Every entry, from first to last, is to be retyped without any alteration.

Start of MATERIAL FOR THE TASK

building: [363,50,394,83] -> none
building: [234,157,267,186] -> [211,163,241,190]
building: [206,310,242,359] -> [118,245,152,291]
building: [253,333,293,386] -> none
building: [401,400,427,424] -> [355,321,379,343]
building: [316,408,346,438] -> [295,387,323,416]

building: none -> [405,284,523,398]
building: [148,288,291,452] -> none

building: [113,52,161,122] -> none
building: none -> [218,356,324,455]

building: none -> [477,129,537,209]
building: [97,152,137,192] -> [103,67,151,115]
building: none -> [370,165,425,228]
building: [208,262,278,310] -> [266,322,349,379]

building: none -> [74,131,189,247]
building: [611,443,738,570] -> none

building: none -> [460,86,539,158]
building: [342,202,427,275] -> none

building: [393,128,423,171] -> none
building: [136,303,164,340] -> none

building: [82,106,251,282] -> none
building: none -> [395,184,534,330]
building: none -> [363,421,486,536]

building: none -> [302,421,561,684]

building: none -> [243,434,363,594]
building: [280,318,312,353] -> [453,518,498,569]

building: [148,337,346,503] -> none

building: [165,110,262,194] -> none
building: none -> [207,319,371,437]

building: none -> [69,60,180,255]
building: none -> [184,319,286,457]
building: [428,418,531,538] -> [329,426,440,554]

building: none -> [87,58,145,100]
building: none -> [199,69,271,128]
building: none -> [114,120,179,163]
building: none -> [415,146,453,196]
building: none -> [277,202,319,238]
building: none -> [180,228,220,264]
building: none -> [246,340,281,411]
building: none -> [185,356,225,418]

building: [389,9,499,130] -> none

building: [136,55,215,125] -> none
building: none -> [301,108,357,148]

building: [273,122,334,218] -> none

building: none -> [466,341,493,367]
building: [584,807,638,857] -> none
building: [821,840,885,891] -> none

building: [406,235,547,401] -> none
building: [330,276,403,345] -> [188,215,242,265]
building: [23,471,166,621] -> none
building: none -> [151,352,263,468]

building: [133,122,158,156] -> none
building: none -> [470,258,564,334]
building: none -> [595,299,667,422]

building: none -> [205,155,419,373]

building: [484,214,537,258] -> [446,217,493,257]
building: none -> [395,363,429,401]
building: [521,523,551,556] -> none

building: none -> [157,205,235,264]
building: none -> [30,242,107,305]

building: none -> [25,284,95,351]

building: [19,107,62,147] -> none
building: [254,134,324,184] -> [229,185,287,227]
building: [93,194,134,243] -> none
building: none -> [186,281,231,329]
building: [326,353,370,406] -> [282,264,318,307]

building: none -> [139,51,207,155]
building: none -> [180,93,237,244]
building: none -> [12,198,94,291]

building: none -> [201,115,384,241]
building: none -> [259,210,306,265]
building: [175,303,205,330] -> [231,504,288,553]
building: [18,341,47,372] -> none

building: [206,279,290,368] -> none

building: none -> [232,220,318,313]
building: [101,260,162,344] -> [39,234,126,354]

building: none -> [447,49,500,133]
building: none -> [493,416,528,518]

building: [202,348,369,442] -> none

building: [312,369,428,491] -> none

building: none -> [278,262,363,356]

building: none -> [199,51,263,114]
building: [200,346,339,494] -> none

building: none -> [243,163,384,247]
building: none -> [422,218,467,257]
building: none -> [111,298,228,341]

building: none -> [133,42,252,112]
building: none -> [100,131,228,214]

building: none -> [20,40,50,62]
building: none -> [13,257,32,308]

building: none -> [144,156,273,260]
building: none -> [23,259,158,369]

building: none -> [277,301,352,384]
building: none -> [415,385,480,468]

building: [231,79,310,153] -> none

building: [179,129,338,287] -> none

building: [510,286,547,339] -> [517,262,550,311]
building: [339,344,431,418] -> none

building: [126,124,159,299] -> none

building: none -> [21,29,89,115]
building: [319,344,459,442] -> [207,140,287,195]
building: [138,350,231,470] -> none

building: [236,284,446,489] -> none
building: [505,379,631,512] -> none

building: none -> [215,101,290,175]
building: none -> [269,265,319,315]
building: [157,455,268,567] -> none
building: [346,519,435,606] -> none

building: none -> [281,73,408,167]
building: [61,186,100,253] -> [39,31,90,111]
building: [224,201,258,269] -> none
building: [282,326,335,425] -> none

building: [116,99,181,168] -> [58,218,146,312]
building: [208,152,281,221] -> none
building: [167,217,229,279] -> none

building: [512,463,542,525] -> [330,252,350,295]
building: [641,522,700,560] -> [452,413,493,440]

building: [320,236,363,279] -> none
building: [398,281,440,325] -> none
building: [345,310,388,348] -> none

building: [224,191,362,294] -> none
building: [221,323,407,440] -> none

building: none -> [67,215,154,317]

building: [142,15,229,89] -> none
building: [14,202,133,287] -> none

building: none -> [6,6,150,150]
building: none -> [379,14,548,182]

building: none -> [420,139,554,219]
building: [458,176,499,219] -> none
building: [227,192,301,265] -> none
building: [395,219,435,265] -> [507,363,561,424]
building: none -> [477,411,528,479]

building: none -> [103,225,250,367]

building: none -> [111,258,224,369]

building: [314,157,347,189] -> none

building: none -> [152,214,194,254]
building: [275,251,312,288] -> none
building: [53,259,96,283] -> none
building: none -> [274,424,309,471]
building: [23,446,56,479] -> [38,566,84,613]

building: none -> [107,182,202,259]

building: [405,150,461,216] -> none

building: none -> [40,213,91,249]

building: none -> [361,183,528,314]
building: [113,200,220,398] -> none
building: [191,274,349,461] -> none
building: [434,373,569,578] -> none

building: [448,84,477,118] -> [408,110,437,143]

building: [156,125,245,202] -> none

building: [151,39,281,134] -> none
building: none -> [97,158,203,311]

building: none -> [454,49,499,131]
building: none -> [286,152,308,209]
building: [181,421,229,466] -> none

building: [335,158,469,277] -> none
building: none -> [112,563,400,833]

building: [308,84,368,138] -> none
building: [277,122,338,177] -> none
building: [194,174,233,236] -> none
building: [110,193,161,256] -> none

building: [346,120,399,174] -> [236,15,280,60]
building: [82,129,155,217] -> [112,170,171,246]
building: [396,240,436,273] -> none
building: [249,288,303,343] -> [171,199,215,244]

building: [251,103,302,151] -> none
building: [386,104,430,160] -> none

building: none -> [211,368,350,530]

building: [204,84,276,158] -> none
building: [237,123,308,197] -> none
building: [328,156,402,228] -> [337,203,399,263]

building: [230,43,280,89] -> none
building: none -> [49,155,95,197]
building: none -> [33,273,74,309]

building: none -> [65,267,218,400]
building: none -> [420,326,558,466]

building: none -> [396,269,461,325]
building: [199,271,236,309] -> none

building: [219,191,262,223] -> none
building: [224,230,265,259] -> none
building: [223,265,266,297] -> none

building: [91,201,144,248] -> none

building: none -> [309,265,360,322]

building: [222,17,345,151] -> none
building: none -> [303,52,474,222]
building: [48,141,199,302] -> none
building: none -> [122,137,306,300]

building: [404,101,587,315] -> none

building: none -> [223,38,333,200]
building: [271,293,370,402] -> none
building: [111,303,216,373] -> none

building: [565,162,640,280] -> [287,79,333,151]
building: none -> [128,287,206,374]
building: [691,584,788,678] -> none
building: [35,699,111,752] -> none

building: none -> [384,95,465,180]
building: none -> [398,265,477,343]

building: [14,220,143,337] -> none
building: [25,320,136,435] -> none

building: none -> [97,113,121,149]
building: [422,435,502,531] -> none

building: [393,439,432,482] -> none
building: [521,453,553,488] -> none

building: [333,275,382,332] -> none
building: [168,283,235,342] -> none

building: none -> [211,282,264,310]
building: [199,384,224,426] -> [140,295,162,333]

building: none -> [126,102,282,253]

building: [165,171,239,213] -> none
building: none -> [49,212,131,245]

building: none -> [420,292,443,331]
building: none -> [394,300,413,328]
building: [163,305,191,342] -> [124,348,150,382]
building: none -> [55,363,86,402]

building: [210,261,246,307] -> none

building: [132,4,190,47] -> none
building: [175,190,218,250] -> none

End of MATERIAL FOR THE TASK

## SOLUTION TO THE EXERCISE
building: [363,50,394,83] -> none
building: [234,157,267,186] -> [211,163,241,190]
building: [206,310,242,359] -> [118,245,152,291]
building: [253,333,293,386] -> none
building: [401,400,427,424] -> [355,321,379,343]
building: [316,408,346,438] -> [295,387,323,416]

building: none -> [405,284,523,398]
building: [148,288,291,452] -> none

building: [113,52,161,122] -> none
building: none -> [218,356,324,455]

building: none -> [477,129,537,209]
building: [97,152,137,192] -> [103,67,151,115]
building: none -> [370,165,425,228]
building: [208,262,278,310] -> [266,322,349,379]

building: none -> [74,131,189,247]
building: [611,443,738,570] -> none

building: none -> [460,86,539,158]
building: [342,202,427,275] -> none

building: [393,128,423,171] -> none
building: [136,303,164,340] -> none

building: [82,106,251,282] -> none
building: none -> [395,184,534,330]
building: none -> [363,421,486,536]

building: none -> [302,421,561,684]

building: none -> [243,434,363,594]
building: [280,318,312,353] -> [453,518,498,569]

building: [148,337,346,503] -> none

building: [165,110,262,194] -> none
building: none -> [207,319,371,437]

building: none -> [69,60,180,255]
building: none -> [184,319,286,457]
building: [428,418,531,538] -> [329,426,440,554]

building: none -> [87,58,145,100]
building: none -> [199,69,271,128]
building: none -> [114,120,179,163]
building: none -> [415,146,453,196]
building: none -> [277,202,319,238]
building: none -> [180,228,220,264]
building: none -> [246,340,281,411]
building: none -> [185,356,225,418]

building: [389,9,499,130] -> none

building: [136,55,215,125] -> none
building: none -> [301,108,357,148]

building: [273,122,334,218] -> none

building: none -> [466,341,493,367]
building: [584,807,638,857] -> none
building: [821,840,885,891] -> none

building: [406,235,547,401] -> none
building: [330,276,403,345] -> [188,215,242,265]
building: [23,471,166,621] -> none
building: none -> [151,352,263,468]

building: [133,122,158,156] -> none
building: none -> [470,258,564,334]
building: none -> [595,299,667,422]

building: none -> [205,155,419,373]

building: [484,214,537,258] -> [446,217,493,257]
building: none -> [395,363,429,401]
building: [521,523,551,556] -> none

building: none -> [157,205,235,264]
building: none -> [30,242,107,305]

building: none -> [25,284,95,351]

building: [19,107,62,147] -> none
building: [254,134,324,184] -> [229,185,287,227]
building: [93,194,134,243] -> none
building: none -> [186,281,231,329]
building: [326,353,370,406] -> [282,264,318,307]

building: none -> [139,51,207,155]
building: none -> [180,93,237,244]
building: none -> [12,198,94,291]

building: none -> [201,115,384,241]
building: none -> [259,210,306,265]
building: [175,303,205,330] -> [231,504,288,553]
building: [18,341,47,372] -> none

building: [206,279,290,368] -> none

building: none -> [232,220,318,313]
building: [101,260,162,344] -> [39,234,126,354]

building: none -> [447,49,500,133]
building: none -> [493,416,528,518]

building: [202,348,369,442] -> none

building: [312,369,428,491] -> none

building: none -> [278,262,363,356]

building: none -> [199,51,263,114]
building: [200,346,339,494] -> none

building: none -> [243,163,384,247]
building: none -> [422,218,467,257]
building: none -> [111,298,228,341]

building: none -> [133,42,252,112]
building: none -> [100,131,228,214]

building: none -> [20,40,50,62]
building: none -> [13,257,32,308]

building: none -> [144,156,273,260]
building: none -> [23,259,158,369]

building: none -> [277,301,352,384]
building: none -> [415,385,480,468]

building: [231,79,310,153] -> none

building: [179,129,338,287] -> none

building: [510,286,547,339] -> [517,262,550,311]
building: [339,344,431,418] -> none

building: [126,124,159,299] -> none

building: none -> [21,29,89,115]
building: [319,344,459,442] -> [207,140,287,195]
building: [138,350,231,470] -> none

building: [236,284,446,489] -> none
building: [505,379,631,512] -> none

building: none -> [215,101,290,175]
building: none -> [269,265,319,315]
building: [157,455,268,567] -> none
building: [346,519,435,606] -> none

building: none -> [281,73,408,167]
building: [61,186,100,253] -> [39,31,90,111]
building: [224,201,258,269] -> none
building: [282,326,335,425] -> none

building: [116,99,181,168] -> [58,218,146,312]
building: [208,152,281,221] -> none
building: [167,217,229,279] -> none

building: [512,463,542,525] -> [330,252,350,295]
building: [641,522,700,560] -> [452,413,493,440]

building: [320,236,363,279] -> none
building: [398,281,440,325] -> none
building: [345,310,388,348] -> none

building: [224,191,362,294] -> none
building: [221,323,407,440] -> none

building: none -> [67,215,154,317]

building: [142,15,229,89] -> none
building: [14,202,133,287] -> none

building: none -> [6,6,150,150]
building: none -> [379,14,548,182]

building: none -> [420,139,554,219]
building: [458,176,499,219] -> none
building: [227,192,301,265] -> none
building: [395,219,435,265] -> [507,363,561,424]
building: none -> [477,411,528,479]

building: none -> [103,225,250,367]

building: none -> [111,258,224,369]

building: [314,157,347,189] -> none

building: none -> [152,214,194,254]
building: [275,251,312,288] -> none
building: [53,259,96,283] -> none
building: none -> [274,424,309,471]
building: [23,446,56,479] -> [38,566,84,613]

building: none -> [107,182,202,259]

building: [405,150,461,216] -> none

building: none -> [40,213,91,249]

building: none -> [361,183,528,314]
building: [113,200,220,398] -> none
building: [191,274,349,461] -> none
building: [434,373,569,578] -> none

building: [448,84,477,118] -> [408,110,437,143]

building: [156,125,245,202] -> none

building: [151,39,281,134] -> none
building: none -> [97,158,203,311]

building: none -> [454,49,499,131]
building: none -> [286,152,308,209]
building: [181,421,229,466] -> none

building: [335,158,469,277] -> none
building: none -> [112,563,400,833]

building: [308,84,368,138] -> none
building: [277,122,338,177] -> none
building: [194,174,233,236] -> none
building: [110,193,161,256] -> none

building: [346,120,399,174] -> [236,15,280,60]
building: [82,129,155,217] -> [112,170,171,246]
building: [396,240,436,273] -> none
building: [249,288,303,343] -> [171,199,215,244]

building: [251,103,302,151] -> none
building: [386,104,430,160] -> none

building: none -> [211,368,350,530]

building: [204,84,276,158] -> none
building: [237,123,308,197] -> none
building: [328,156,402,228] -> [337,203,399,263]

building: [230,43,280,89] -> none
building: none -> [49,155,95,197]
building: none -> [33,273,74,309]

building: none -> [65,267,218,400]
building: none -> [420,326,558,466]

building: none -> [396,269,461,325]
building: [199,271,236,309] -> none

building: [219,191,262,223] -> none
building: [224,230,265,259] -> none
building: [223,265,266,297] -> none

building: [91,201,144,248] -> none

building: none -> [309,265,360,322]

building: [222,17,345,151] -> none
building: none -> [303,52,474,222]
building: [48,141,199,302] -> none
building: none -> [122,137,306,300]

building: [404,101,587,315] -> none

building: none -> [223,38,333,200]
building: [271,293,370,402] -> none
building: [111,303,216,373] -> none

building: [565,162,640,280] -> [287,79,333,151]
building: none -> [128,287,206,374]
building: [691,584,788,678] -> none
building: [35,699,111,752] -> none

building: none -> [384,95,465,180]
building: none -> [398,265,477,343]

building: [14,220,143,337] -> none
building: [25,320,136,435] -> none

building: none -> [97,113,121,149]
building: [422,435,502,531] -> none

building: [393,439,432,482] -> none
building: [521,453,553,488] -> none

building: [333,275,382,332] -> none
building: [168,283,235,342] -> none

building: none -> [211,282,264,310]
building: [199,384,224,426] -> [140,295,162,333]

building: none -> [126,102,282,253]

building: [165,171,239,213] -> none
building: none -> [49,212,131,245]

building: none -> [420,292,443,331]
building: none -> [394,300,413,328]
building: [163,305,191,342] -> [124,348,150,382]
building: none -> [55,363,86,402]

building: [210,261,246,307] -> none

building: [132,4,190,47] -> none
building: [175,190,218,250] -> none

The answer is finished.